[Exercise details]:
In the material below, take everything from the line containing "Can you confirm" down to the line containing "so click(x=236, y=572).", swap "black matte helmet" for "silver matte helmet", and write out only those lines with nothing else changed.

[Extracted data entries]
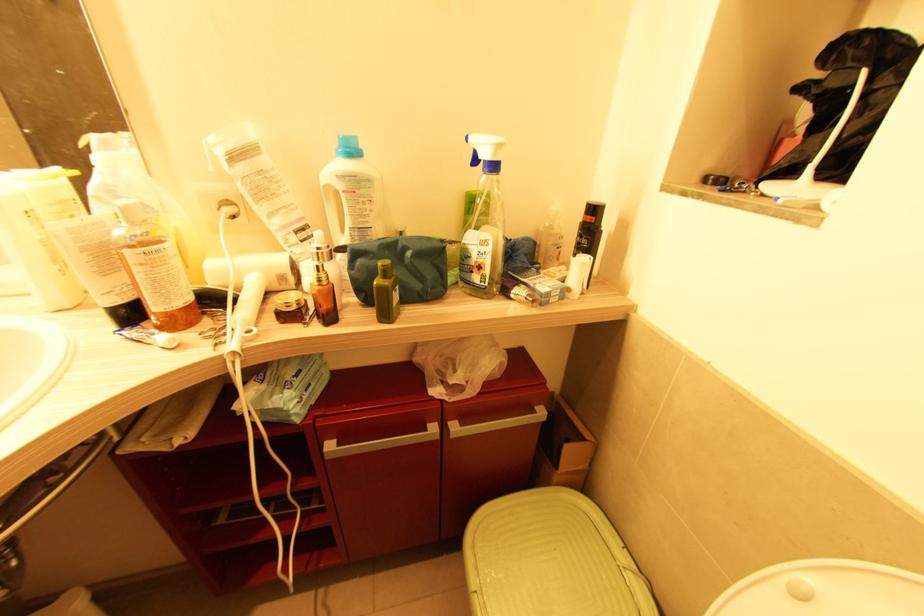
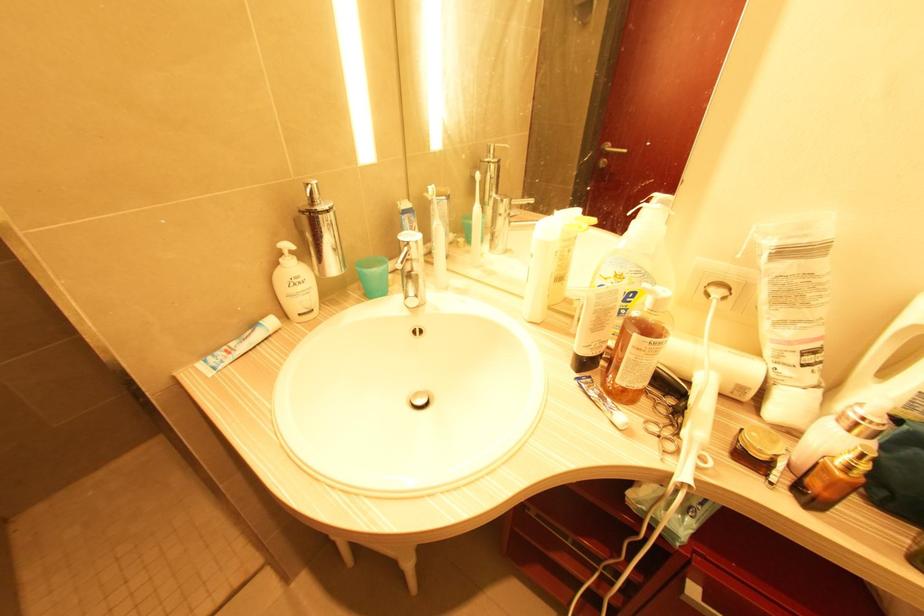
Locate, in the second image, the point that corresponds to (x=321, y=282) in the first image.

(850, 468)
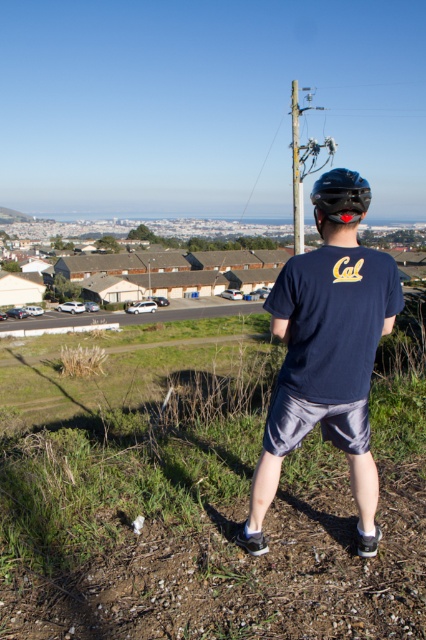
Does brown dirt track at lower center have a larger size compared to navy blue t-shirt at center?

Indeed, brown dirt track at lower center has a larger size compared to navy blue t-shirt at center.

Is brown dirt track at lower center shorter than navy blue t-shirt at center?

Yes, brown dirt track at lower center is shorter than navy blue t-shirt at center.

Between point (396, 500) and point (340, 205), which one is positioned behind?

The point (396, 500) is behind.

The image size is (426, 640). I want to click on brown dirt track at lower center, so click(236, 572).

Can you confirm if brown dirt track at lower center is taller than black matte helmet at center?

No, brown dirt track at lower center is not taller than black matte helmet at center.

Does brown dirt track at lower center have a lesser height compared to black matte helmet at center?

Yes.

I want to click on brown dirt track at lower center, so click(x=236, y=572).

Does navy blue t-shirt at center have a lesser width compared to black matte helmet at center?

Correct, navy blue t-shirt at center's width is less than black matte helmet at center's.

What do you see at coordinates (328, 352) in the screenshot? The height and width of the screenshot is (640, 426). I see `navy blue t-shirt at center` at bounding box center [328, 352].

This screenshot has height=640, width=426. I want to click on navy blue t-shirt at center, so click(x=328, y=352).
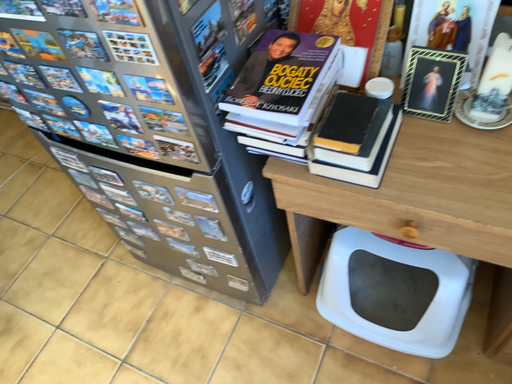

[Result of the exercise]:
Can you confirm if brown dirt track at lower center is taller than silver matte helmet at center?

No, brown dirt track at lower center is not taller than silver matte helmet at center.

Does brown dirt track at lower center have a lesser height compared to silver matte helmet at center?

Yes.

I want to click on brown dirt track at lower center, so click(x=236, y=572).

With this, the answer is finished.